EXERCISE DETAILS
Write the records below out again exactly as given, with no images.

■ ■ ■ ■ ■ ■ ■

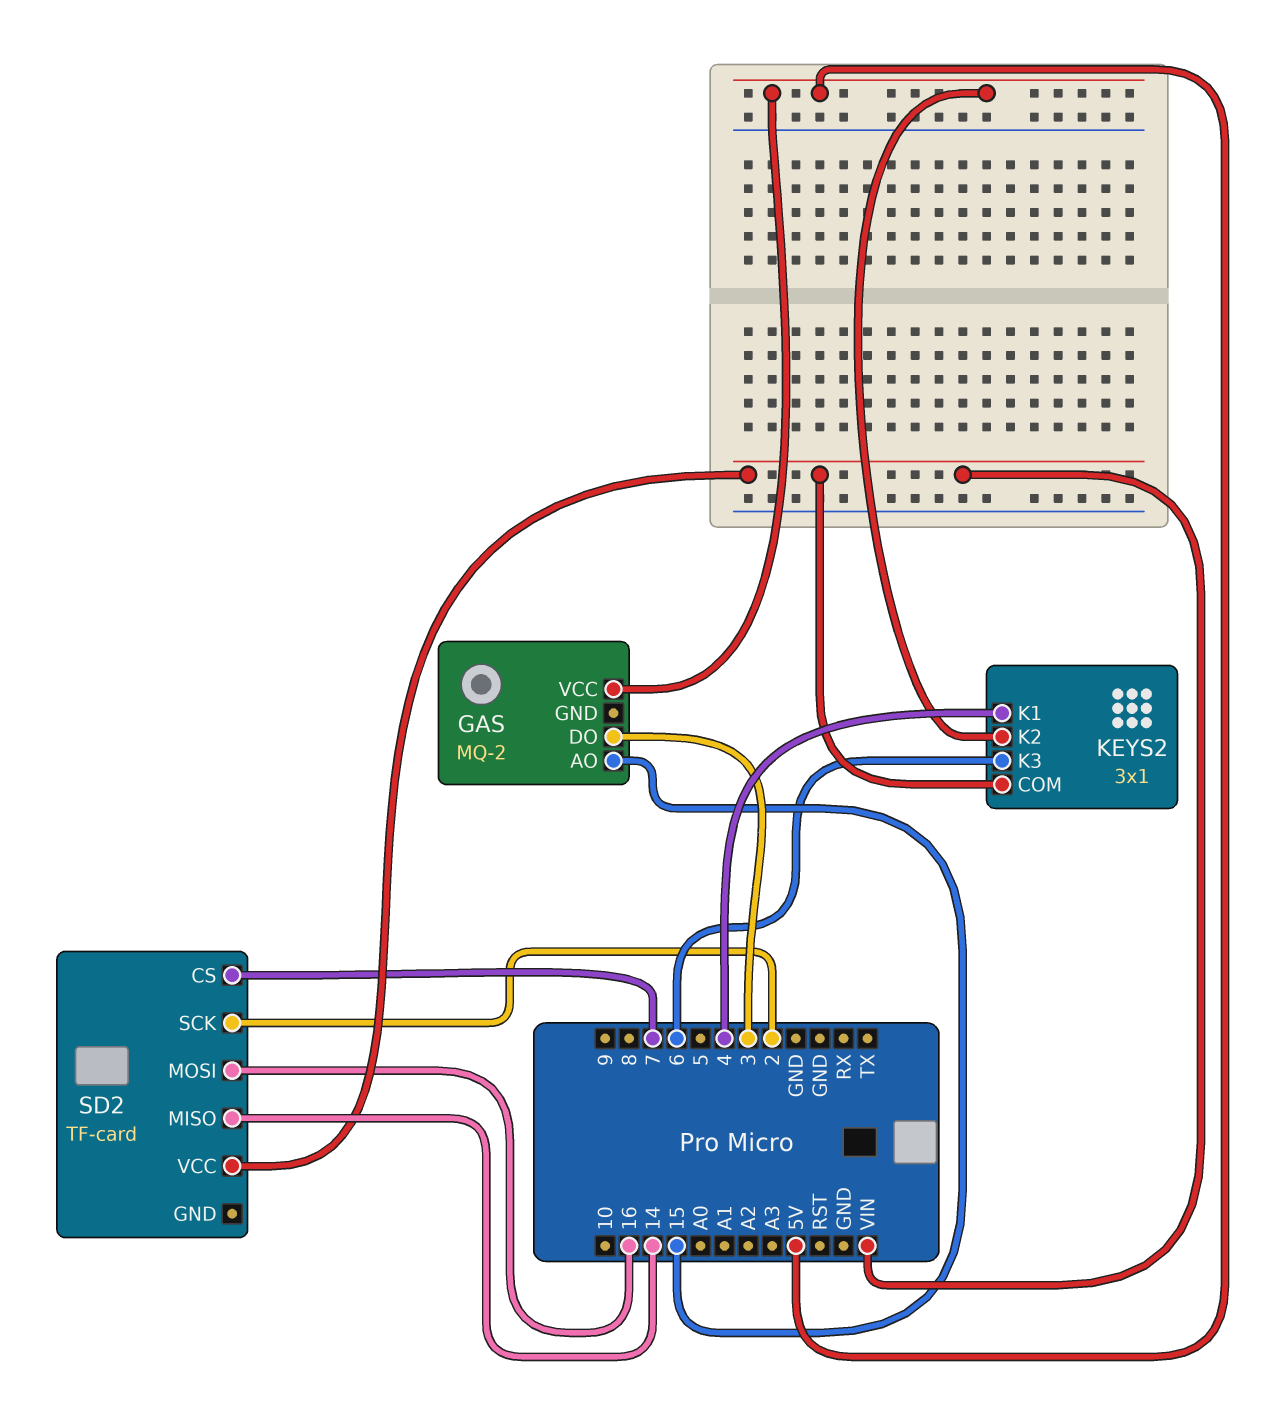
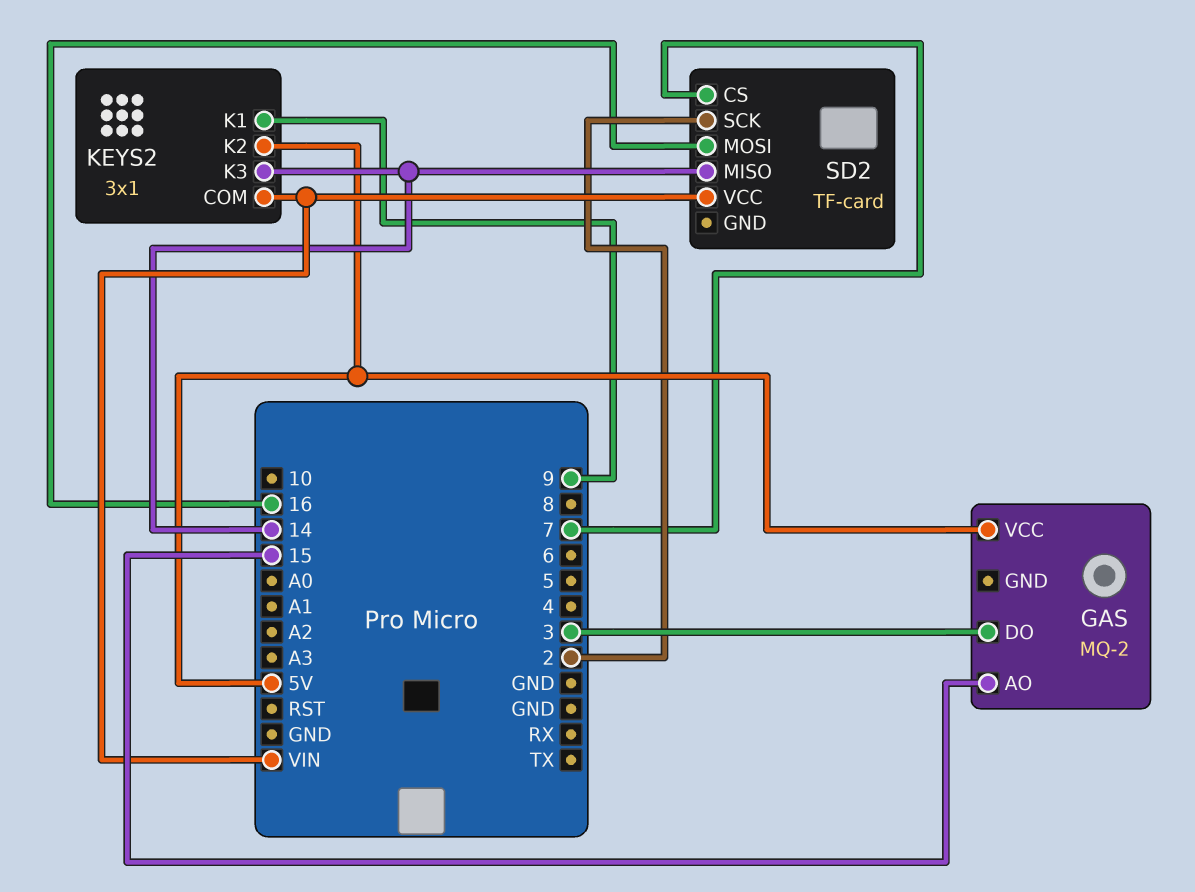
KEYS2 pin K1: 4 -> 9
KEYS2 pin K3: 6 -> 14

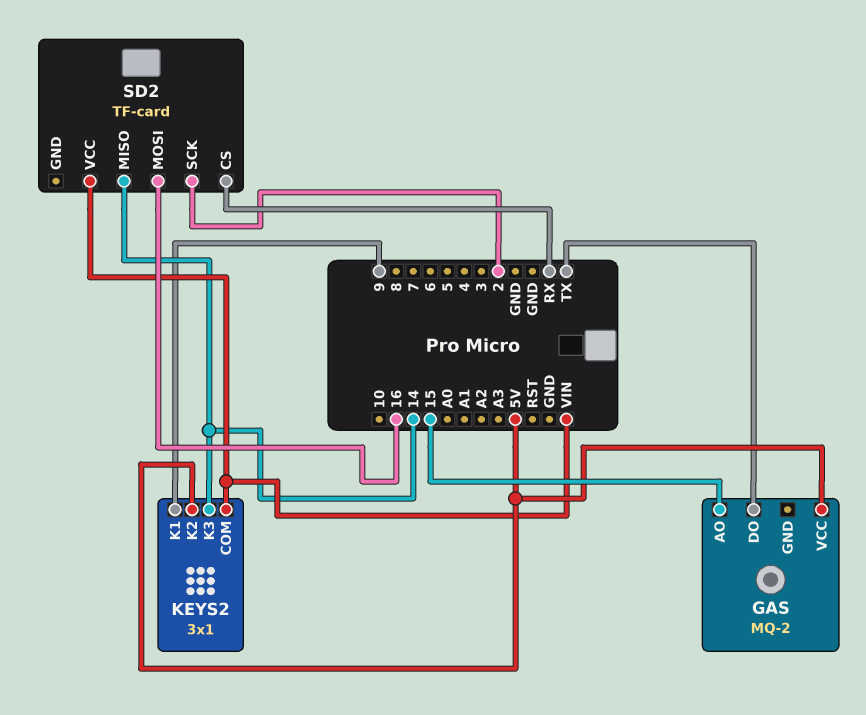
GAS pin DO: 3 -> TX
SD2 pin CS: 7 -> RX

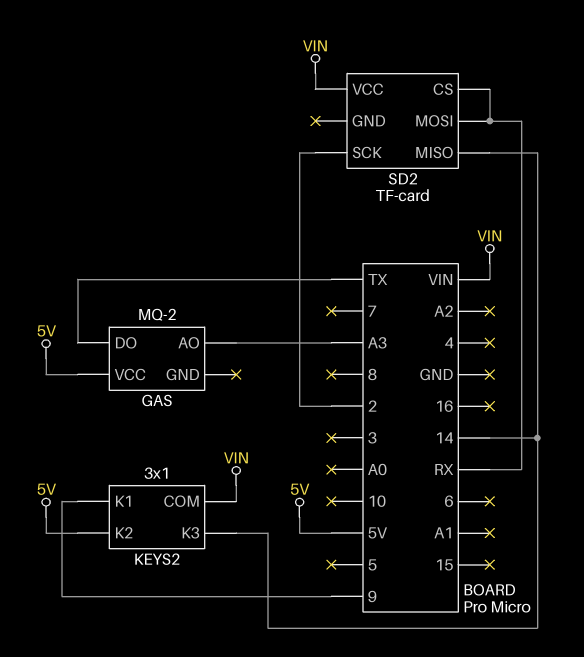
GAS pin AO: 15 -> A3
SD2 pin MOSI: 16 -> RX

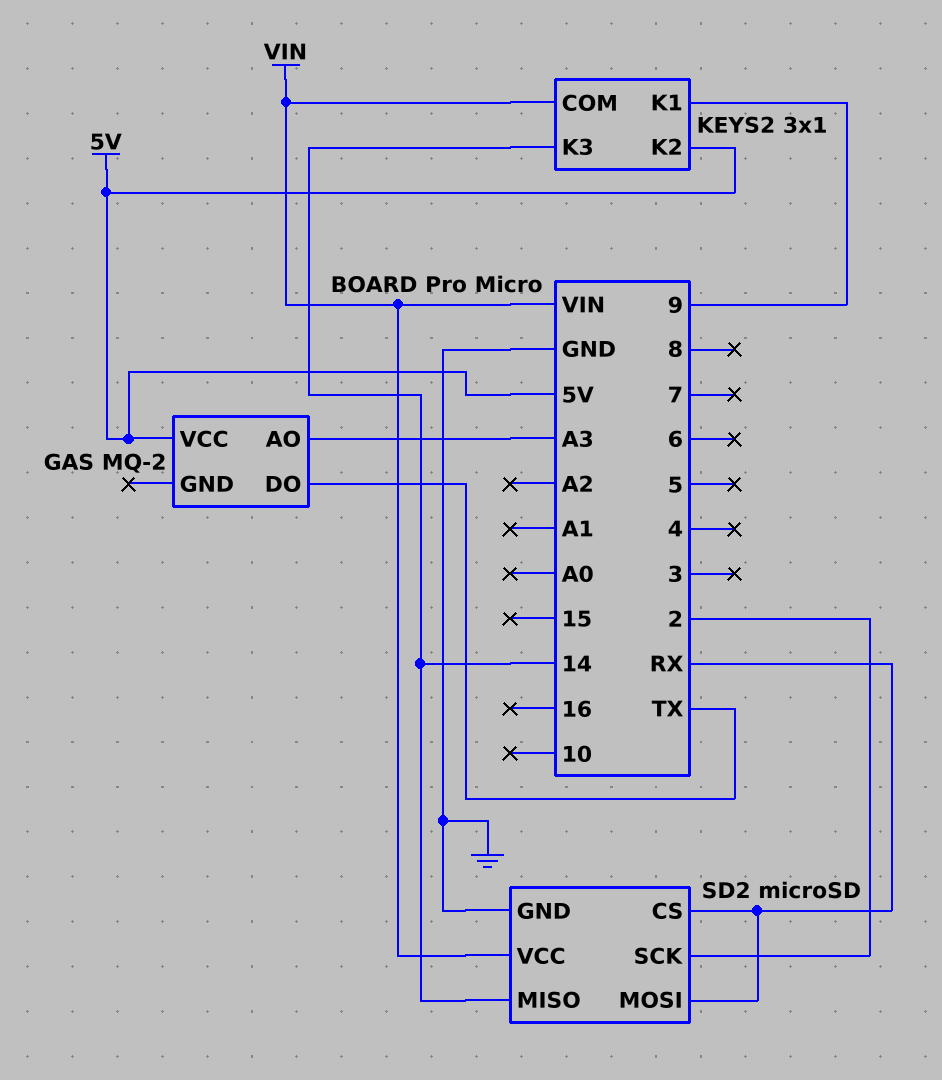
SD2: TF-card -> microSD
SD2 pin GND: none -> GND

■ ■ ■ ■ ■ ■ ■

SOLUTION TO THIS EXERCISE
KEYS2 pin K1: 4 -> 9
KEYS2 pin K3: 6 -> 14

GAS pin DO: 3 -> TX
SD2 pin CS: 7 -> RX

GAS pin AO: 15 -> A3
SD2 pin MOSI: 16 -> RX

SD2: TF-card -> microSD
SD2 pin GND: none -> GND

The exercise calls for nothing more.